(Before-and-after change records)
══════════
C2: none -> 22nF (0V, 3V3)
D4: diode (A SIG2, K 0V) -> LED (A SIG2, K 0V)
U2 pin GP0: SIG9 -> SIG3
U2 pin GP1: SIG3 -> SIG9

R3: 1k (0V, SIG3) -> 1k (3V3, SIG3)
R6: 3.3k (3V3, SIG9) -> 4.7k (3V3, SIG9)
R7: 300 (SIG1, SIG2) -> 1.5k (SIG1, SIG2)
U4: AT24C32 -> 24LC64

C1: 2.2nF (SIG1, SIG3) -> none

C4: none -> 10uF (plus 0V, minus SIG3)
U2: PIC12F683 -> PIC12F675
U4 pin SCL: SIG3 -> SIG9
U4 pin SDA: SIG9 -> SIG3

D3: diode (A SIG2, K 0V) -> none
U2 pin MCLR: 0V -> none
══════════
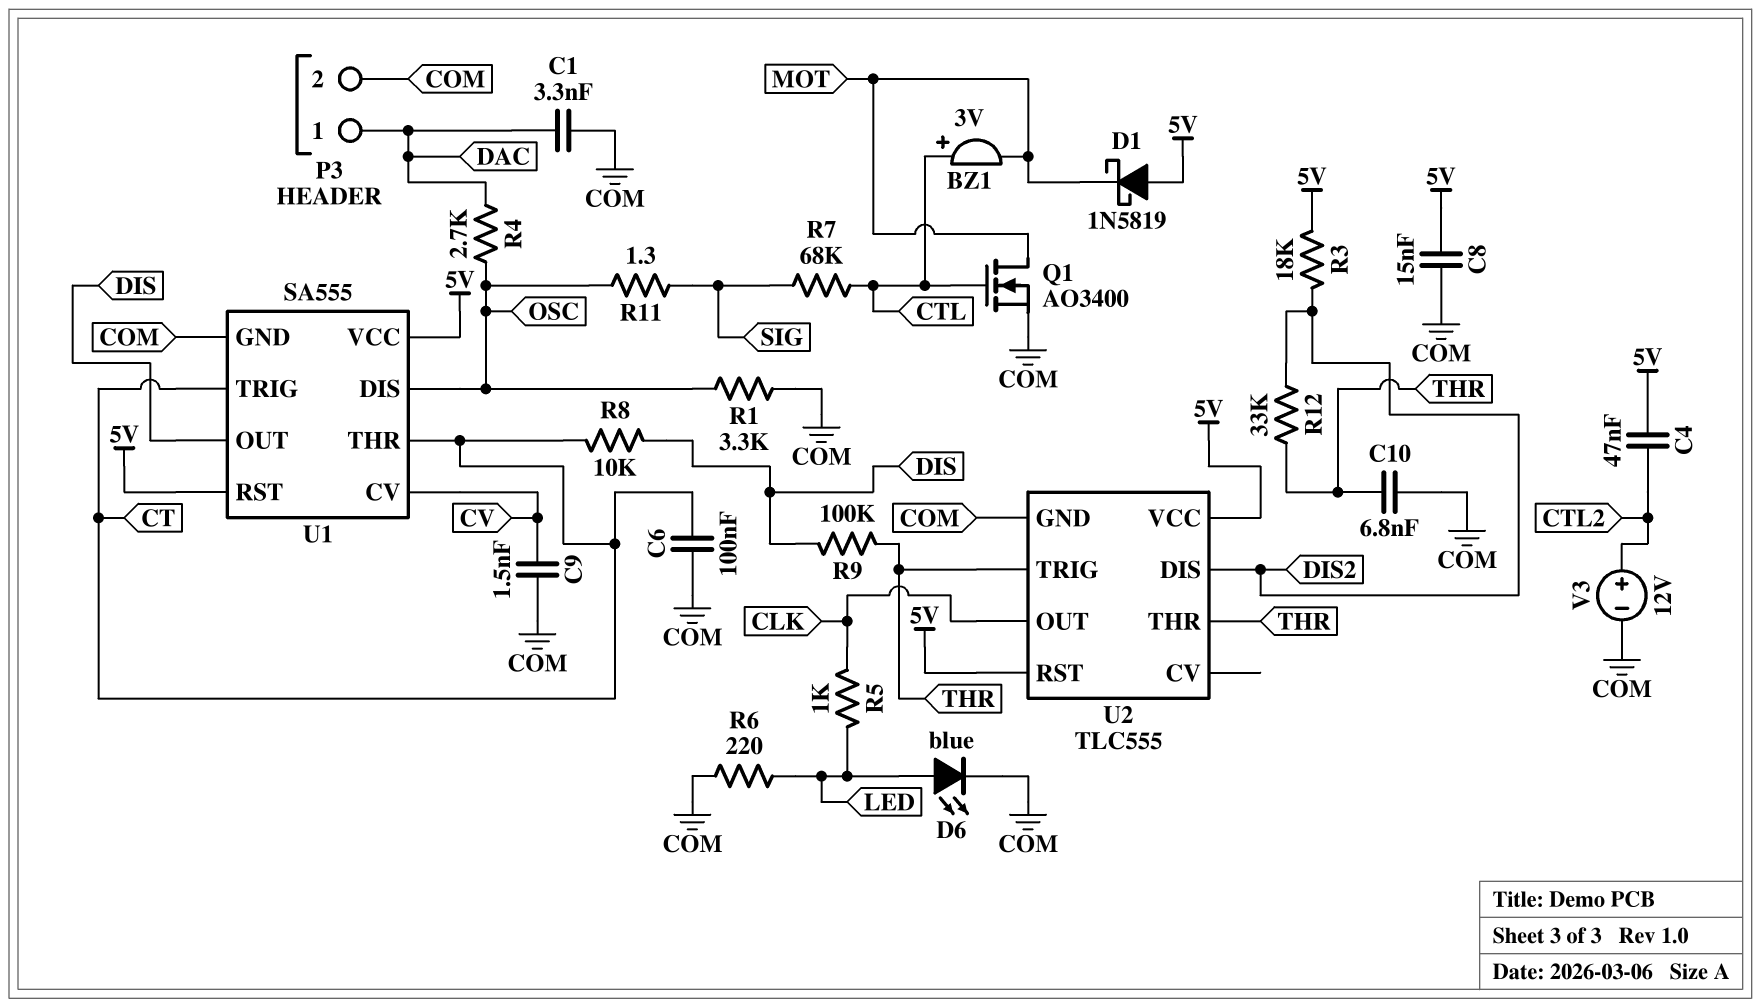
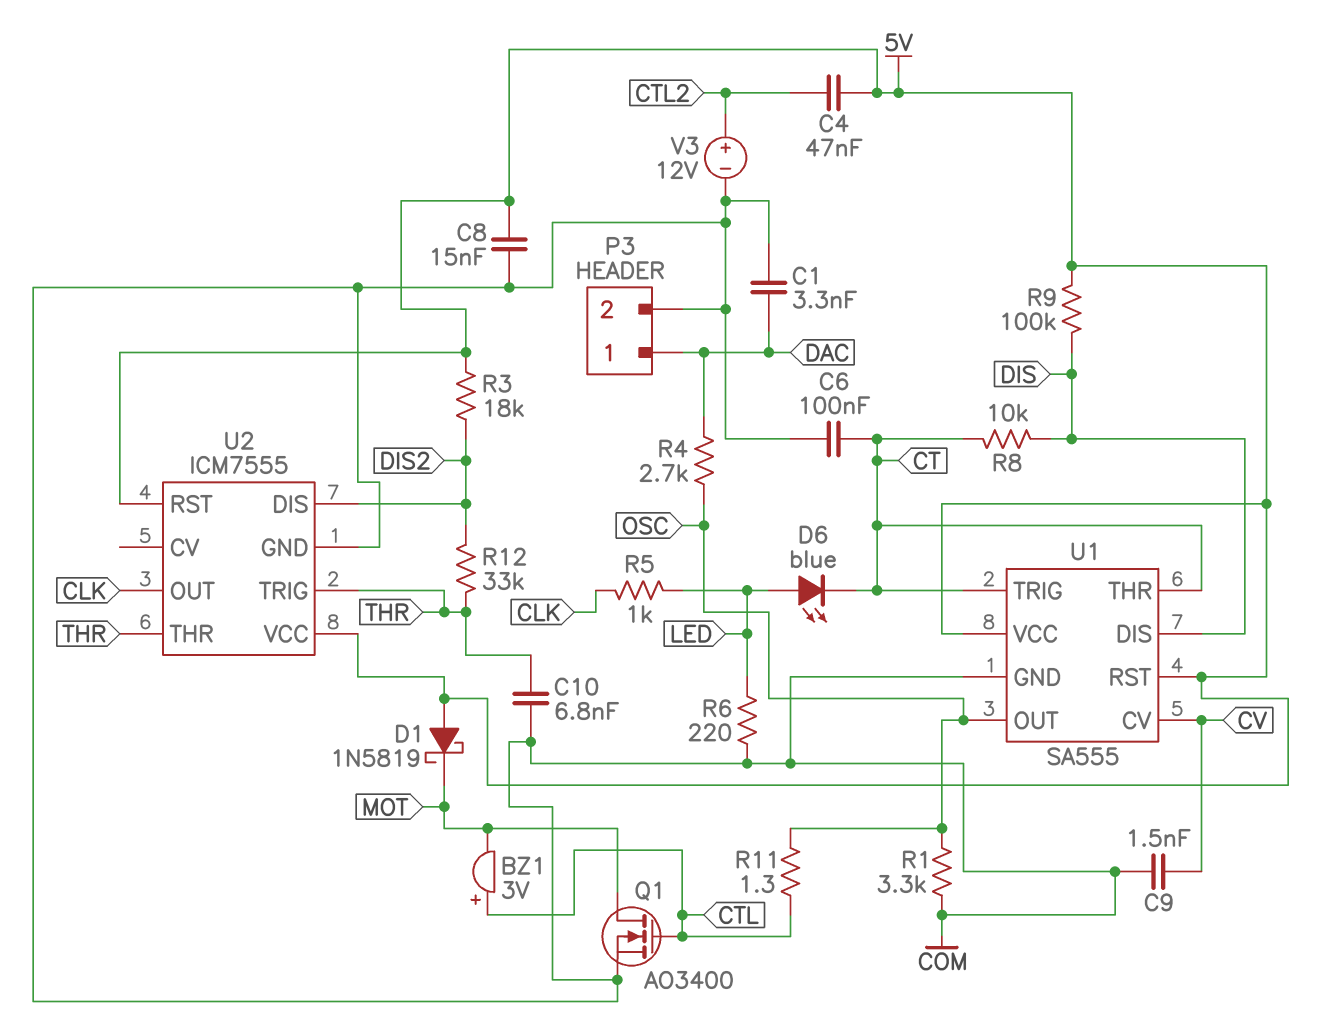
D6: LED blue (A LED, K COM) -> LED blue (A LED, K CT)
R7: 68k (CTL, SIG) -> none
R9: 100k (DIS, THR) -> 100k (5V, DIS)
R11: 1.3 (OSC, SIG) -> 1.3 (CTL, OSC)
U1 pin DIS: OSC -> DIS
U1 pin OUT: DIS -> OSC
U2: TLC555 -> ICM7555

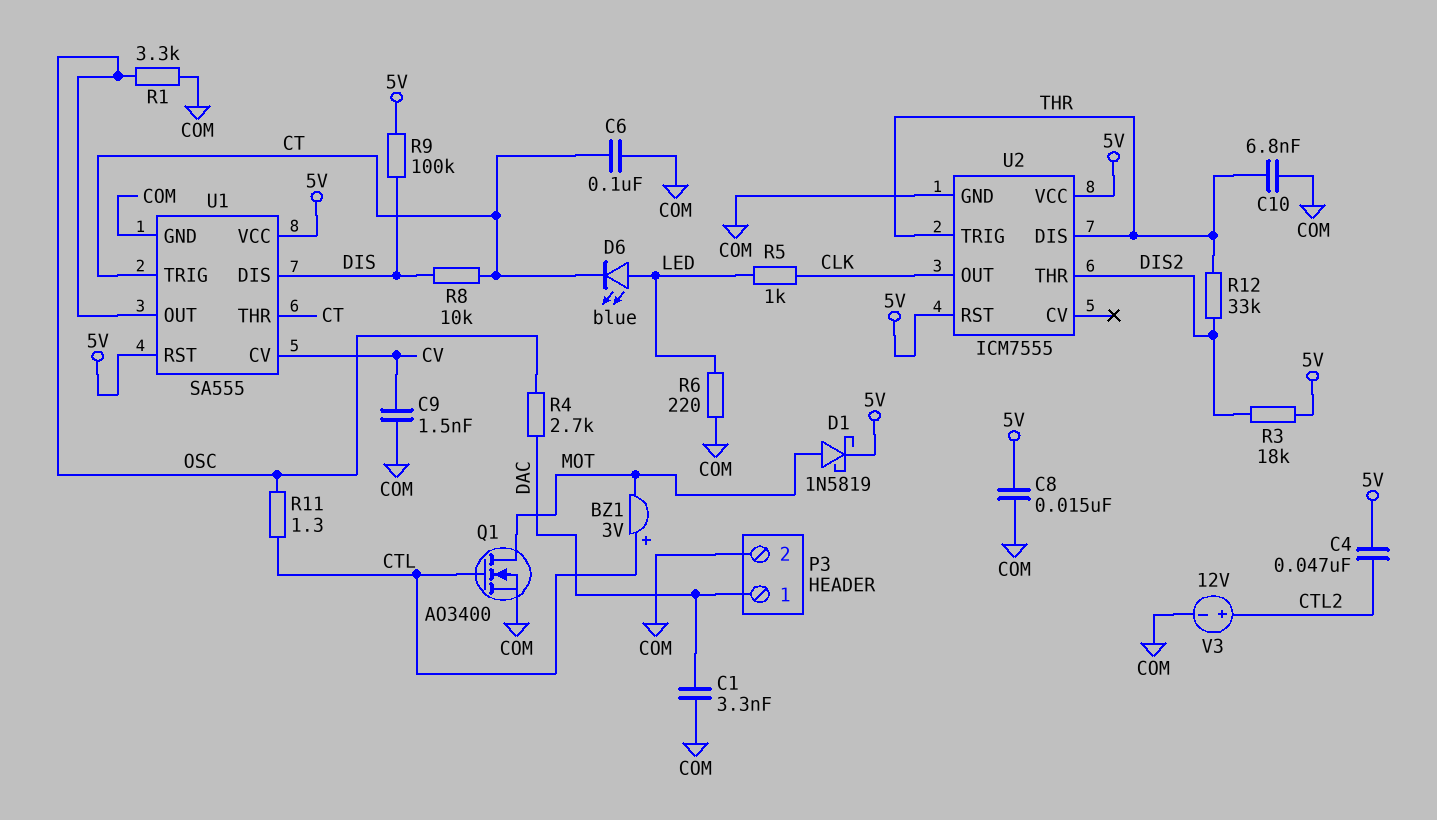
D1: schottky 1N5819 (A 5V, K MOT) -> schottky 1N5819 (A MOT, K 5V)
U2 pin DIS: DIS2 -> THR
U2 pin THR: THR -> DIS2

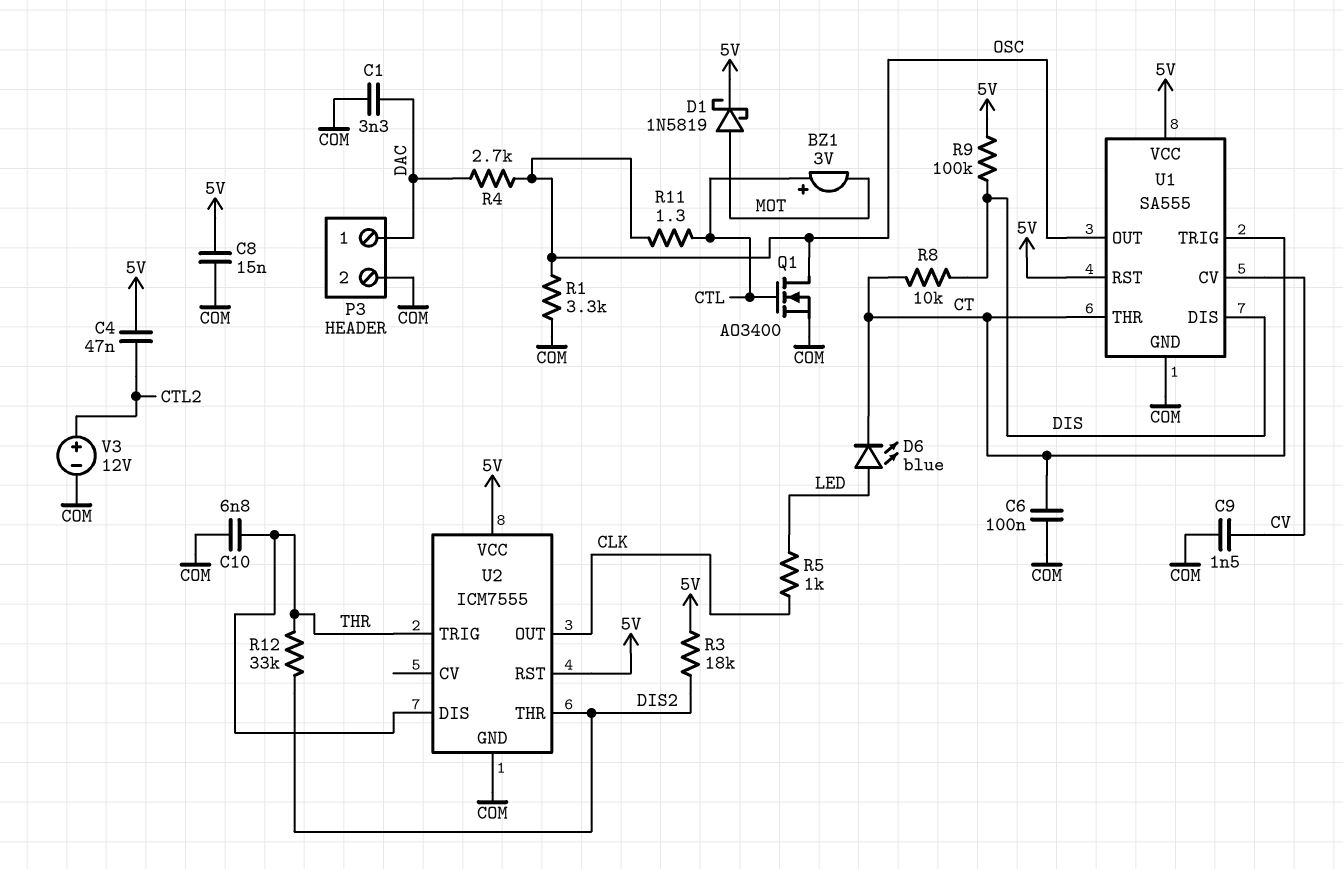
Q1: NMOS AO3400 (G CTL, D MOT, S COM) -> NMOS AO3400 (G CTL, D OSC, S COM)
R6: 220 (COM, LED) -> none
══════════
Activity =>
Taking the entries above, restate exactly those lines that fall between the line with "C2: none -> 22nF (0V, 3V3)" and the line with "U2 pin MCLR: 0V -> none", keeping both of those lines too.

Response to the exercise =>
C2: none -> 22nF (0V, 3V3)
D4: diode (A SIG2, K 0V) -> LED (A SIG2, K 0V)
U2 pin GP0: SIG9 -> SIG3
U2 pin GP1: SIG3 -> SIG9

R3: 1k (0V, SIG3) -> 1k (3V3, SIG3)
R6: 3.3k (3V3, SIG9) -> 4.7k (3V3, SIG9)
R7: 300 (SIG1, SIG2) -> 1.5k (SIG1, SIG2)
U4: AT24C32 -> 24LC64

C1: 2.2nF (SIG1, SIG3) -> none

C4: none -> 10uF (plus 0V, minus SIG3)
U2: PIC12F683 -> PIC12F675
U4 pin SCL: SIG3 -> SIG9
U4 pin SDA: SIG9 -> SIG3

D3: diode (A SIG2, K 0V) -> none
U2 pin MCLR: 0V -> none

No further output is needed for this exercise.